#### What to do:
Count the lines that contain the string "treble", with case counting, and give only the number.

-- start --

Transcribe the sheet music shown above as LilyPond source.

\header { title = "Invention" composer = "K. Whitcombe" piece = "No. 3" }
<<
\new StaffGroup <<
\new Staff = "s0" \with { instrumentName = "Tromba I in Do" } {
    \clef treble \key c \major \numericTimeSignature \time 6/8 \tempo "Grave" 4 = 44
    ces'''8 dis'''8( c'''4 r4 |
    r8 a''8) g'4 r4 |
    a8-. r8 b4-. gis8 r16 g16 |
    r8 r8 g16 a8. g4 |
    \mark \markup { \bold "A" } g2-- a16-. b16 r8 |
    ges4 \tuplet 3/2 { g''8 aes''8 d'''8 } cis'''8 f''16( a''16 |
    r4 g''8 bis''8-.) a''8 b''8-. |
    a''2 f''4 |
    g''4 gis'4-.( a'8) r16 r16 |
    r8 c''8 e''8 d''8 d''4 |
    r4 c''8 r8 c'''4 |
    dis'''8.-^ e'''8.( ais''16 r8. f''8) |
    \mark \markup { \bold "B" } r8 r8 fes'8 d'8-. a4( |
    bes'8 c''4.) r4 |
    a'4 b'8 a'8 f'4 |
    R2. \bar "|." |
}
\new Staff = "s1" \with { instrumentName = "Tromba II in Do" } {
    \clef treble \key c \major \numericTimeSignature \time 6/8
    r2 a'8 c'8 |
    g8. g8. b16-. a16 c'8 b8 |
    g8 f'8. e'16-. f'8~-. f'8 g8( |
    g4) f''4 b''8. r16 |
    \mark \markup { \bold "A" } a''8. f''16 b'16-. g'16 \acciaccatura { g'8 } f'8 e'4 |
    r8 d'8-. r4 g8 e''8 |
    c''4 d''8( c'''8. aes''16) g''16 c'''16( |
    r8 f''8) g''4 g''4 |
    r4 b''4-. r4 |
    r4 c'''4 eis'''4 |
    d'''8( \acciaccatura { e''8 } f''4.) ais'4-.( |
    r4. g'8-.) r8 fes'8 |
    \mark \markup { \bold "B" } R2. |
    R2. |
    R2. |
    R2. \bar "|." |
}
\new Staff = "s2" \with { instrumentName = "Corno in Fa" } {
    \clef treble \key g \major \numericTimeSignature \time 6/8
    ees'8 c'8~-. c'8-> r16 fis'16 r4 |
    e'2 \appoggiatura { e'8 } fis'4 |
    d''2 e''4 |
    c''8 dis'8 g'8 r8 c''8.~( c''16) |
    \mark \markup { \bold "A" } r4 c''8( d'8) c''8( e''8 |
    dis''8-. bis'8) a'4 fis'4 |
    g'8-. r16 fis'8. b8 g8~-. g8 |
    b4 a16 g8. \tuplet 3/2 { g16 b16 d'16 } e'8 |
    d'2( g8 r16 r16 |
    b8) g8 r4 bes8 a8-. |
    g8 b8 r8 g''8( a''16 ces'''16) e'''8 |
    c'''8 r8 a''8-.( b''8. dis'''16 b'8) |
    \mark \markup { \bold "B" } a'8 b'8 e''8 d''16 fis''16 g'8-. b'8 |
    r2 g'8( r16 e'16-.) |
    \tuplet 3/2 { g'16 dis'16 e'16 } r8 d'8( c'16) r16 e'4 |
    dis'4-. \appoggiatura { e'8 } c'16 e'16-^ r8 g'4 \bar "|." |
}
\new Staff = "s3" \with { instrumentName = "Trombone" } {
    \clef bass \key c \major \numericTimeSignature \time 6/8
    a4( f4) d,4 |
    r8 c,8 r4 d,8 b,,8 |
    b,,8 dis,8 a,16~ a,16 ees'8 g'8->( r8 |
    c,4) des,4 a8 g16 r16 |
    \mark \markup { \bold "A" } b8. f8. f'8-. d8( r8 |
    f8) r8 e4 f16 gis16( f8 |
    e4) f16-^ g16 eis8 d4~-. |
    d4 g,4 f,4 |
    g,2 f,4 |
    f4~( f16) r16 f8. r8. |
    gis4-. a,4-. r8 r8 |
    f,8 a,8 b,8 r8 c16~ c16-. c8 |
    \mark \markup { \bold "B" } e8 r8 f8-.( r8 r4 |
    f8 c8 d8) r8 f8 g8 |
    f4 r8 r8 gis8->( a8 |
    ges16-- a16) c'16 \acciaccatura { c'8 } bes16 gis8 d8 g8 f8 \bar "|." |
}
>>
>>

-- end --

#### Right answer:
3